[Data to process]

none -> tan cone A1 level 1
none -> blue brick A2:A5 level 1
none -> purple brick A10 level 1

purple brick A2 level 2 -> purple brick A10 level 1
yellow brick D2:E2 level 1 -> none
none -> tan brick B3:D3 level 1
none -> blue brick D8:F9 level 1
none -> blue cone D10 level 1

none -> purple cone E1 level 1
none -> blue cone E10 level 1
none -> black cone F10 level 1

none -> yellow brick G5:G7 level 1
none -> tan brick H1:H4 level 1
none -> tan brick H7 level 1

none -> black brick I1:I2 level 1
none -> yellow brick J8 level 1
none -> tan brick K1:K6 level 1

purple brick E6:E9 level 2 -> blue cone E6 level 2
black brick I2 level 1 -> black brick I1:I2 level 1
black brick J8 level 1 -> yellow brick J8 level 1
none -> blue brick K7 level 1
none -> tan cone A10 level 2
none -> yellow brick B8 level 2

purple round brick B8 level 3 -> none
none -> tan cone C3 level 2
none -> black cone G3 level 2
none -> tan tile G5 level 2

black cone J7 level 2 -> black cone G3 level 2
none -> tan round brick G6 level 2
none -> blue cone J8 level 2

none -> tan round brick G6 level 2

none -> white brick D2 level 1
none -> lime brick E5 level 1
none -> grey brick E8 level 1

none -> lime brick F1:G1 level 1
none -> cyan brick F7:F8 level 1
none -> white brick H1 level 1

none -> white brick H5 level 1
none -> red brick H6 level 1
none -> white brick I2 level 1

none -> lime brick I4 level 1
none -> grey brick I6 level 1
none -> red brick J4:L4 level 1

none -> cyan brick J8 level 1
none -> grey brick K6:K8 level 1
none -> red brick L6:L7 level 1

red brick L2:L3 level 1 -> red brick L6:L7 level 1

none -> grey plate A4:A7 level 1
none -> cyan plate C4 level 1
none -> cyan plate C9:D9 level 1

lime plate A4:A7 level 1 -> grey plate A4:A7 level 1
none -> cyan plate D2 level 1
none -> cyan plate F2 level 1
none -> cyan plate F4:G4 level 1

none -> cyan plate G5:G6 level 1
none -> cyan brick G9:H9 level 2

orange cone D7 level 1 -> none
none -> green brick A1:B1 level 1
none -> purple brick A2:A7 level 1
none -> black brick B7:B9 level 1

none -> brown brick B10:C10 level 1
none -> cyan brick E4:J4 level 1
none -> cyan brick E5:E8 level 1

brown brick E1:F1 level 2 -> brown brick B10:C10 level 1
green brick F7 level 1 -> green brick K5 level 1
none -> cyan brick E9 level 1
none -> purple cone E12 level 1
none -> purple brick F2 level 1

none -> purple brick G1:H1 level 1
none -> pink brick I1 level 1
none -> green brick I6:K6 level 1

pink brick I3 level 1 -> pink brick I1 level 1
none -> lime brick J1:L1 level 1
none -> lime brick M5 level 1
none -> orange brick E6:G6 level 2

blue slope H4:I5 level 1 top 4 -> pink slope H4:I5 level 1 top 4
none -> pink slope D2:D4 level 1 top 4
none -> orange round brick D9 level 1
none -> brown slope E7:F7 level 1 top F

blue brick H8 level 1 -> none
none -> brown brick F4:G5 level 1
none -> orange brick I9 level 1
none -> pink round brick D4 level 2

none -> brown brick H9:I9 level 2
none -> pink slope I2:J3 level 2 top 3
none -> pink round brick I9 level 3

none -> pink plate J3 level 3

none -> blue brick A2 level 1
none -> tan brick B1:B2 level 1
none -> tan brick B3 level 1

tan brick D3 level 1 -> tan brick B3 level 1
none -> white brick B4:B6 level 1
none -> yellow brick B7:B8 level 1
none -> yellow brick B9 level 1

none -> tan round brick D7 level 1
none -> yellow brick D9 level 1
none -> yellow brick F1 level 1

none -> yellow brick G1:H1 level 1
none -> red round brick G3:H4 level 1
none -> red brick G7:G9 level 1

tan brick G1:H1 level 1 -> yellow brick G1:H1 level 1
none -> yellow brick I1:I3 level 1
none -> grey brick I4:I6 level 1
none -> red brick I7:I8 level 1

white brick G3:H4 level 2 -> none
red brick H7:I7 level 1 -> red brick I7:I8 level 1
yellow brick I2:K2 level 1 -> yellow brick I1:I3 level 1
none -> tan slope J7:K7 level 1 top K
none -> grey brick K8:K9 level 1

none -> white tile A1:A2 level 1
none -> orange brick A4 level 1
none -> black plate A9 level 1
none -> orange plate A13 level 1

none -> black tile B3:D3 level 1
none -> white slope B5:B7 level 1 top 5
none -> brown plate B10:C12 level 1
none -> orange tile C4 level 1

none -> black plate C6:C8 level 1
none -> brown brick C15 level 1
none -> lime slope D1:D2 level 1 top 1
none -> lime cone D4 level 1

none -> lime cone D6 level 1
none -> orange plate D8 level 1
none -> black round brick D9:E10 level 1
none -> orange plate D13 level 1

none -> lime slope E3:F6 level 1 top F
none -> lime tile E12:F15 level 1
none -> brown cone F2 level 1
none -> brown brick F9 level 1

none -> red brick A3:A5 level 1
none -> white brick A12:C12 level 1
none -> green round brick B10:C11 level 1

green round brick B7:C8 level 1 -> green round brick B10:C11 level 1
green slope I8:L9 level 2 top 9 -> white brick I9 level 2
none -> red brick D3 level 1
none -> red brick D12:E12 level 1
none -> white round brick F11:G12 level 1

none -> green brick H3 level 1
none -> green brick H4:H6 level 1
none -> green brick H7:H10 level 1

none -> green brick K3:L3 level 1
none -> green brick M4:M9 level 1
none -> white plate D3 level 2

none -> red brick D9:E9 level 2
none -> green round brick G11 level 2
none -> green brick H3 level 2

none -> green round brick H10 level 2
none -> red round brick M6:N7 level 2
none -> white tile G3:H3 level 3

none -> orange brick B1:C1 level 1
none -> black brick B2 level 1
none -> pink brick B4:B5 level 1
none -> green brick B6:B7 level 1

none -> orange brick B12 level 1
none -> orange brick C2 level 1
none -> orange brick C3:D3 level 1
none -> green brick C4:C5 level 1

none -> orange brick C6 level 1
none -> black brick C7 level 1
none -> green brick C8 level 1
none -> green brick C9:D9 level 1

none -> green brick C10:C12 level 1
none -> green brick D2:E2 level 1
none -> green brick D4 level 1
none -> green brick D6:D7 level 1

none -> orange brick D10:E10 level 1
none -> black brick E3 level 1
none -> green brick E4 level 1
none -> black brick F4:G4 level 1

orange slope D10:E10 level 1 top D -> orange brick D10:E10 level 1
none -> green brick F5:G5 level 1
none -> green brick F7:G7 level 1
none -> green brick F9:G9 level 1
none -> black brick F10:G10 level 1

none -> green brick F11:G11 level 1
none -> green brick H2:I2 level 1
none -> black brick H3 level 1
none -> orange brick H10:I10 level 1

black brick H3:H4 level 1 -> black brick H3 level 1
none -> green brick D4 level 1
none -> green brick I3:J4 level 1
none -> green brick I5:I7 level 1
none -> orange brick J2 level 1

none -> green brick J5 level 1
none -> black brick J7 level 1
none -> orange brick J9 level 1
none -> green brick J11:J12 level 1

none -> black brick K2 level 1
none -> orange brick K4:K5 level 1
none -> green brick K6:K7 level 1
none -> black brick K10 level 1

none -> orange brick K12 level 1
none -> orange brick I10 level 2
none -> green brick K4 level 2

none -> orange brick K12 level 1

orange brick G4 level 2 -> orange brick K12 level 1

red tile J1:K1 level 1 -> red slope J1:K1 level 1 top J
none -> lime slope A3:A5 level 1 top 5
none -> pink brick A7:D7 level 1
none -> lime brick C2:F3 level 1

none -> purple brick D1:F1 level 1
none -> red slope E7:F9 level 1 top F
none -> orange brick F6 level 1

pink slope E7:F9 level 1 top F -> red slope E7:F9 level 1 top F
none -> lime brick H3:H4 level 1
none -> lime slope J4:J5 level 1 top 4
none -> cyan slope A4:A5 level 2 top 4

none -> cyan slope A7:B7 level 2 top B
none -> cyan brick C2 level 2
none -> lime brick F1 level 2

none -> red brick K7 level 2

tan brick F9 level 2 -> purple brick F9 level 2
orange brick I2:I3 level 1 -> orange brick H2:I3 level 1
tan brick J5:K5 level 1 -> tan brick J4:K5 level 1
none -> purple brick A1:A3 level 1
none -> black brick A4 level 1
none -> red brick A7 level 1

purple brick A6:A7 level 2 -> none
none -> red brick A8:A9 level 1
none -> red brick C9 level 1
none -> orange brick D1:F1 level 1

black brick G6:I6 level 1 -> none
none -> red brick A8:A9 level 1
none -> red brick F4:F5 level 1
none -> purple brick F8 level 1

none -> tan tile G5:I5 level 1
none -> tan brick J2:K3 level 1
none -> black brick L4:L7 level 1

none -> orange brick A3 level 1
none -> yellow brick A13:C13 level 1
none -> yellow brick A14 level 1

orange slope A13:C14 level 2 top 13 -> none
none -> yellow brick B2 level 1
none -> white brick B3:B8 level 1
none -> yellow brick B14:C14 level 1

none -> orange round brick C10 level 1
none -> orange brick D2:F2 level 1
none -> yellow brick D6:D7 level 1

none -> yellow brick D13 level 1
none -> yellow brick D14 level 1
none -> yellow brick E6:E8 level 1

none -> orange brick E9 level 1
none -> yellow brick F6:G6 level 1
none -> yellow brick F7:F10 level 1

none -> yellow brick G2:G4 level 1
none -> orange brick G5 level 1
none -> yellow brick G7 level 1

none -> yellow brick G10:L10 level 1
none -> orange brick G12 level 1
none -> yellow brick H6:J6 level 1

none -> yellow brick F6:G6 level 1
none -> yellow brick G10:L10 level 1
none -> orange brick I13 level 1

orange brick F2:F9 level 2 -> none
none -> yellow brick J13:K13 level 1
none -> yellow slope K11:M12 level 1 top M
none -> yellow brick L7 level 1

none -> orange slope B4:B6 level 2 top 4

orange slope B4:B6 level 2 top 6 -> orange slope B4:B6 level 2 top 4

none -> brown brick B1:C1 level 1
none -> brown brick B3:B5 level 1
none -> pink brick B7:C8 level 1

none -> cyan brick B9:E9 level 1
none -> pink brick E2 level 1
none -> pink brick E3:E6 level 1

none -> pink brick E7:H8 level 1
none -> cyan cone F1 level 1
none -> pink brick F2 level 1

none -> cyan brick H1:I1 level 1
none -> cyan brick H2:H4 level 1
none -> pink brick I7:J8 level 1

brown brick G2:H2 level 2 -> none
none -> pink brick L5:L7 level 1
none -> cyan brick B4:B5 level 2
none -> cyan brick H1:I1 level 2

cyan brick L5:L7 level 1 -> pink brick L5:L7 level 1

[/Data to process]

_Problem to work on_
Copy all lines of the records that have the string "brown" in them.

_Expected answer_
none -> brown brick B10:C10 level 1
brown brick E1:F1 level 2 -> brown brick B10:C10 level 1
none -> brown slope E7:F7 level 1 top F
none -> brown brick F4:G5 level 1
none -> brown brick H9:I9 level 2
none -> brown plate B10:C12 level 1
none -> brown brick C15 level 1
none -> brown cone F2 level 1
none -> brown brick F9 level 1
none -> brown brick B1:C1 level 1
none -> brown brick B3:B5 level 1
brown brick G2:H2 level 2 -> none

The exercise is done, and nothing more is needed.